#### GIVEN RECORDS:
::::

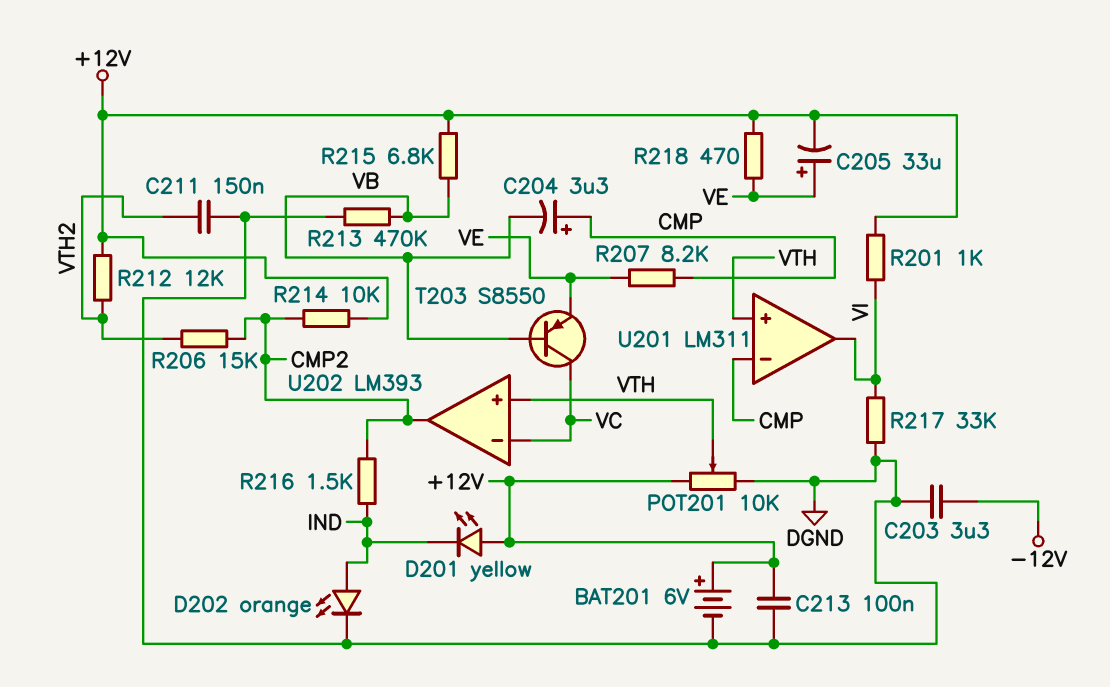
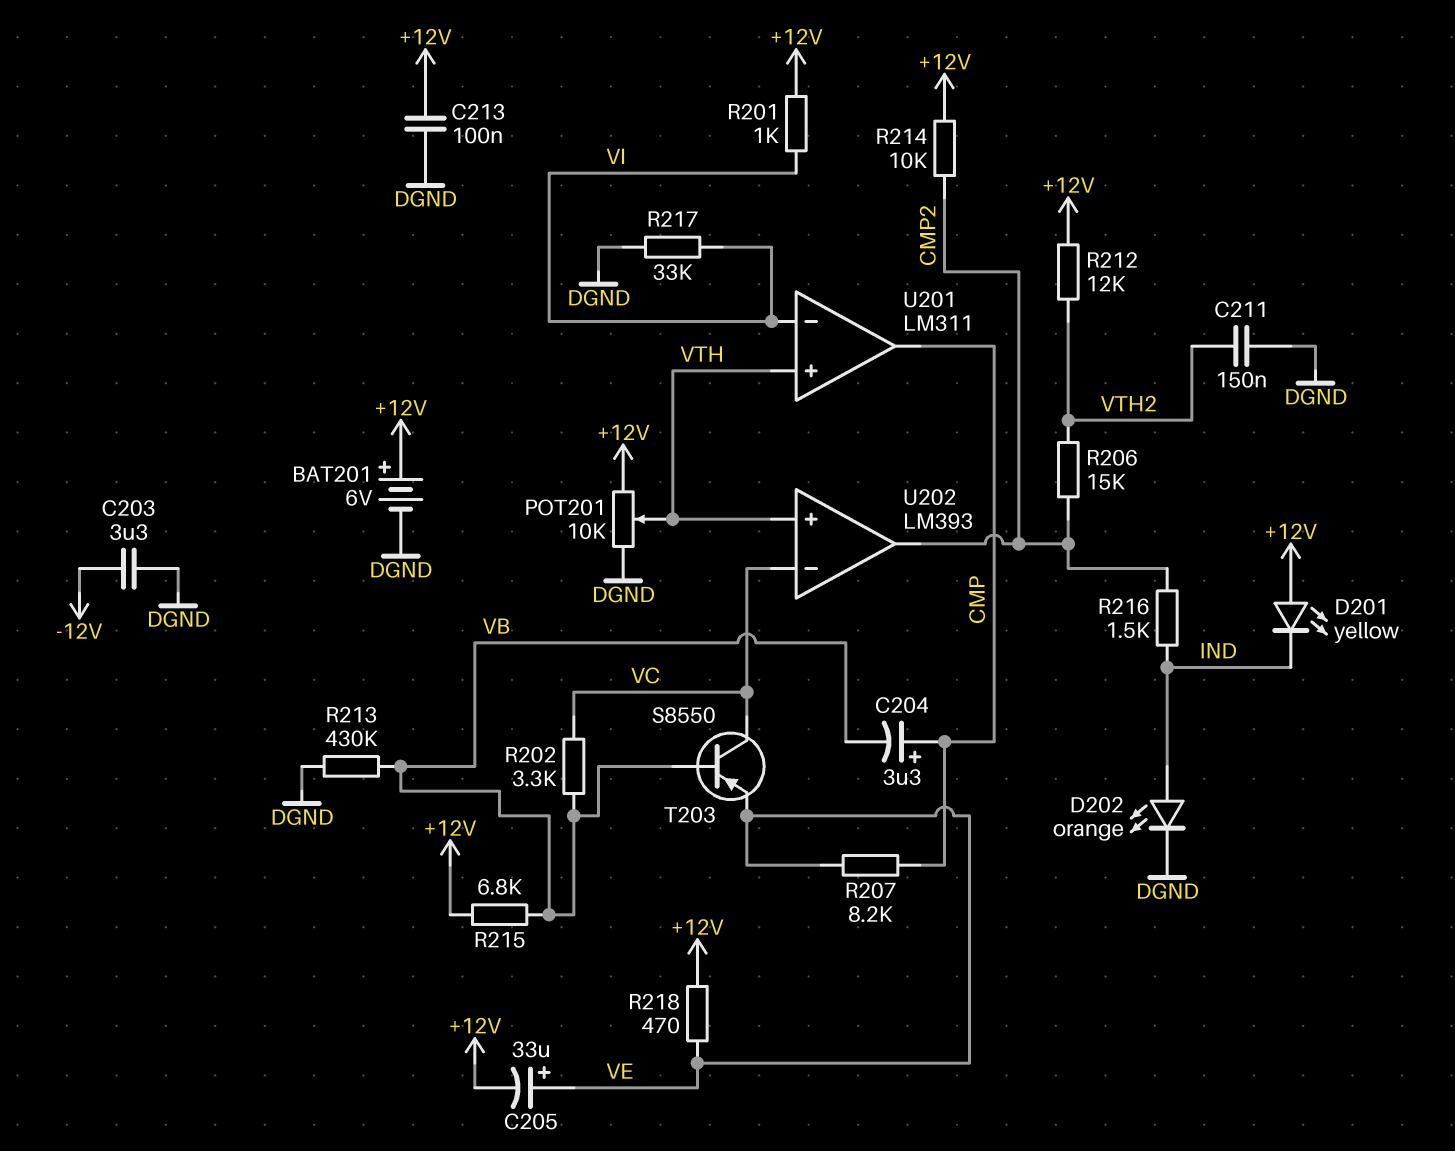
R202: none -> 3.3k (VB, VC)
R213: 470k (DGND, VB) -> 430k (DGND, VB)
U201 pin in-: CMP -> VI
U201 pin out: VI -> CMP

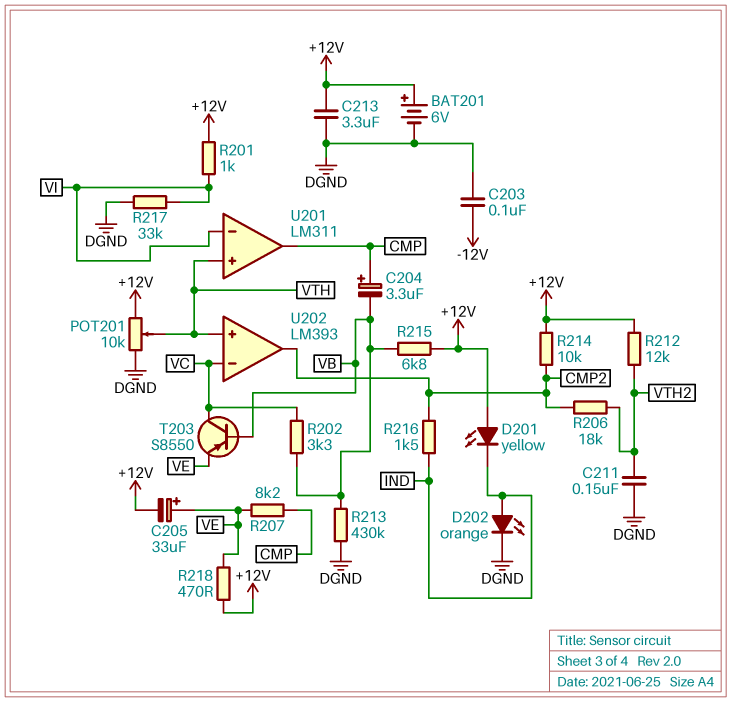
C203: 3.3uF (-12V, DGND) -> 100nF (-12V, DGND)
C213: 100nF (+12V, DGND) -> 3.3uF (+12V, DGND)
R206: 15k (CMP2, VTH2) -> 18k (CMP2, VTH2)

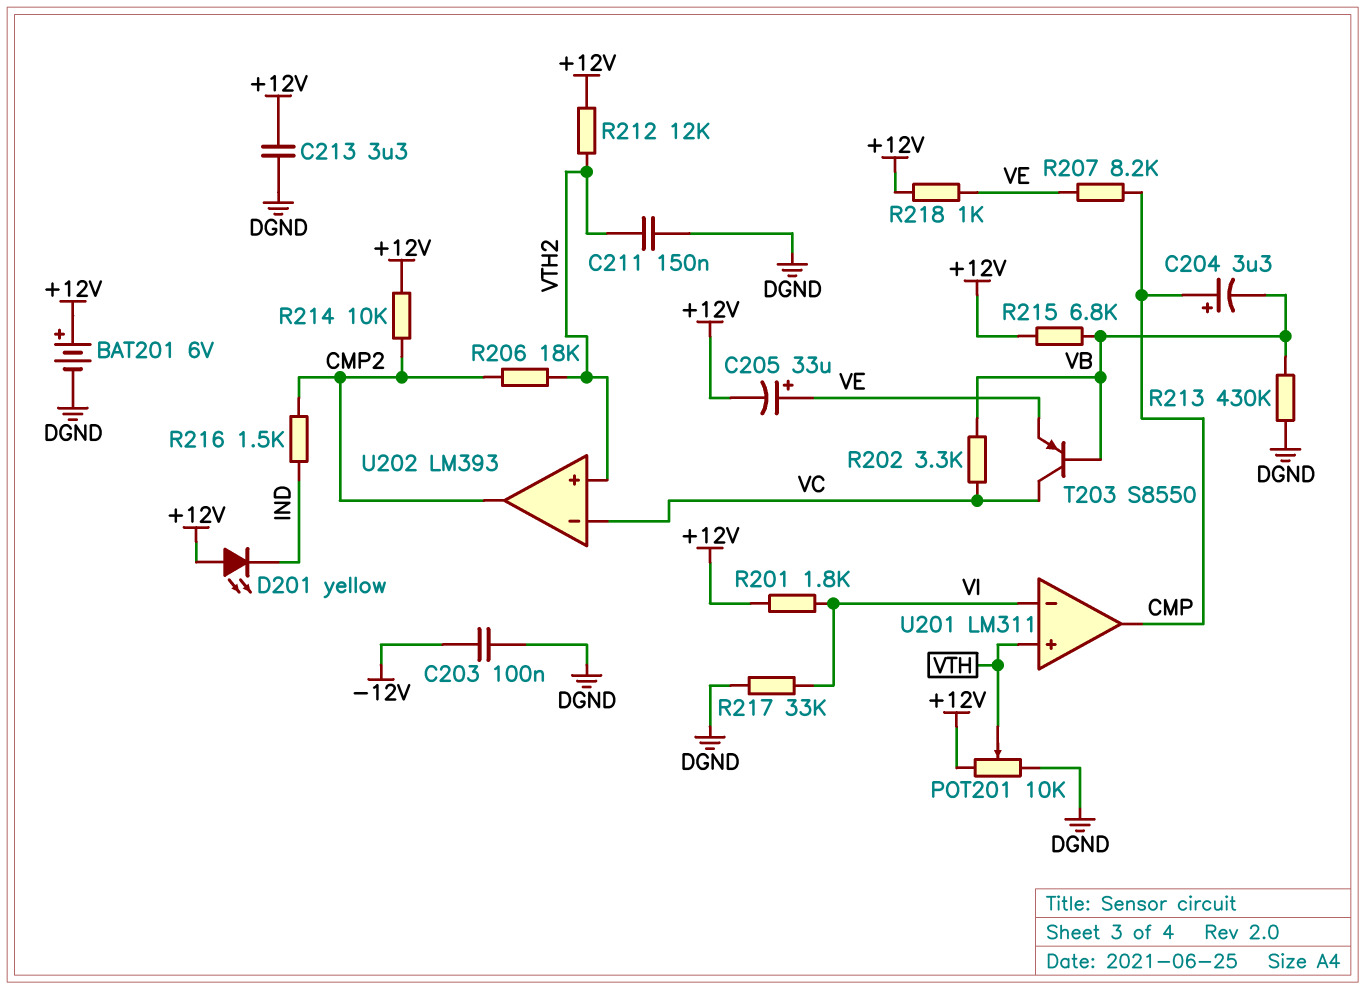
D202: LED orange (A IND, K DGND) -> none
R201: 1k (+12V, VI) -> 1.8k (+12V, VI)
R218: 470 (+12V, VE) -> 1k (+12V, VE)
U202 pin in+: VTH -> VTH2

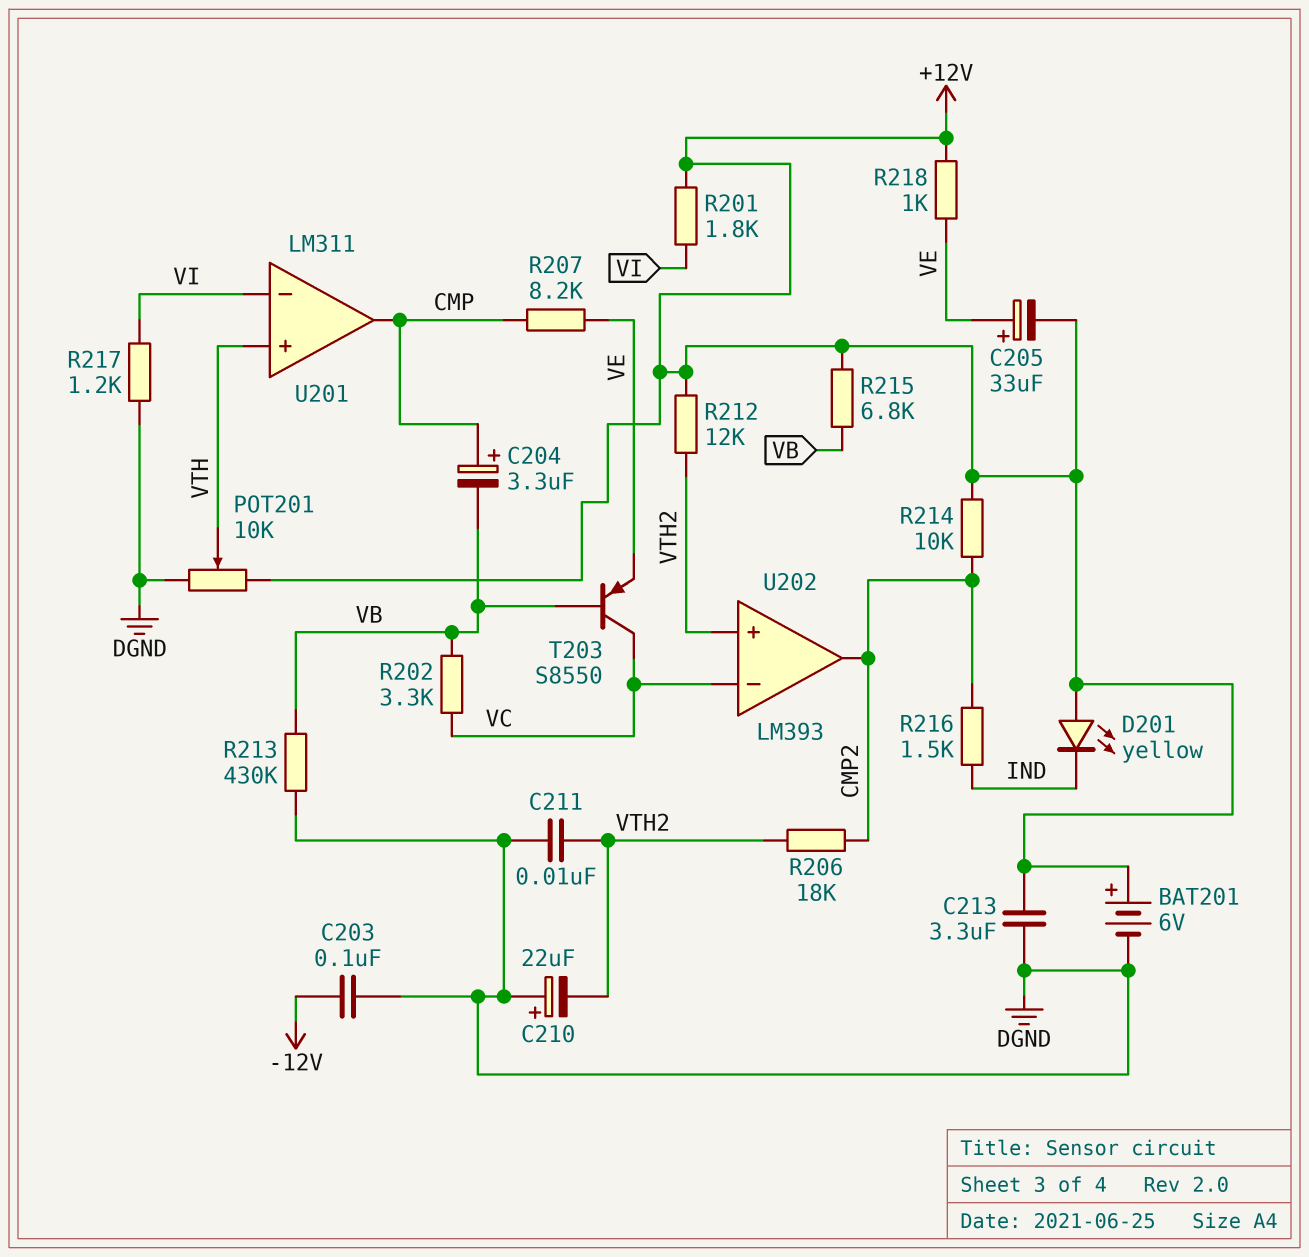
C210: none -> 22uF (plus DGND, minus VTH2)
C211: 150nF (DGND, VTH2) -> 10nF (DGND, VTH2)
R217: 33k (DGND, VI) -> 1.2k (DGND, VI)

::::

Only lines containing "none" belong in the answer; copy every such line from the records.

R202: none -> 3.3k (VB, VC)
D202: LED orange (A IND, K DGND) -> none
C210: none -> 22uF (plus DGND, minus VTH2)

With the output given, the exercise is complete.